:: Work required ::
Edit the listing starting with the line containing "This screenshot has height=640, width=800. I" and going on through the line containing "Is point (329, 483)", swapping "white wood sign" for "gray stone sign" and leaving everything else unchanged. Return only those lines.

[[ Available data open ]]

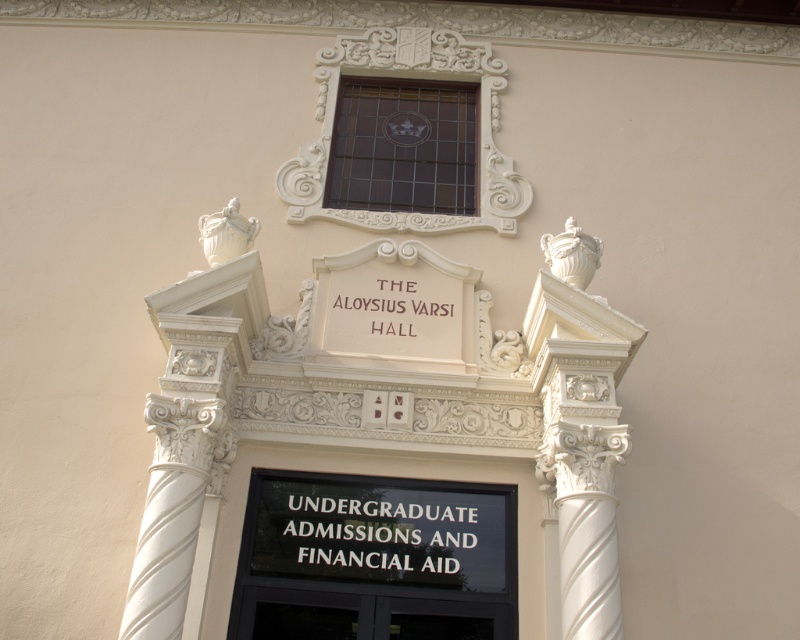
From the picture: Does black glass sign at center have a greater width compared to white marble column at right?

Indeed, black glass sign at center has a greater width compared to white marble column at right.

Who is shorter, black glass sign at center or white marble column at right?

Standing shorter between the two is black glass sign at center.

This screenshot has height=640, width=800. I want to click on black glass sign at center, so click(x=374, y=560).

Does point (594, 461) lie in front of point (336, 275)?

Yes, point (594, 461) is closer to viewer.

Can you confirm if white marble column at right is smaller than white wood sign at center?

No, white marble column at right is not smaller than white wood sign at center.

Identify the location of white marble column at right. (584, 476).

Is black glass sign at center above white wood sign at center?

Incorrect, black glass sign at center is not positioned above white wood sign at center.

Is point (329, 483) in front of point (437, 292)?

Yes, point (329, 483) is closer to viewer.

Find the location of a particular element. This screenshot has height=640, width=800. black glass sign at center is located at coordinates (374, 560).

[[ Available data closed ]]

:: Answer area ::
This screenshot has height=640, width=800. I want to click on black glass sign at center, so click(x=374, y=560).

Does point (594, 461) lie in front of point (336, 275)?

Yes, point (594, 461) is closer to viewer.

Can you confirm if white marble column at right is smaller than gray stone sign at center?

No, white marble column at right is not smaller than gray stone sign at center.

Identify the location of white marble column at right. (584, 476).

Is black glass sign at center above gray stone sign at center?

Incorrect, black glass sign at center is not positioned above gray stone sign at center.

Is point (329, 483) in front of point (437, 292)?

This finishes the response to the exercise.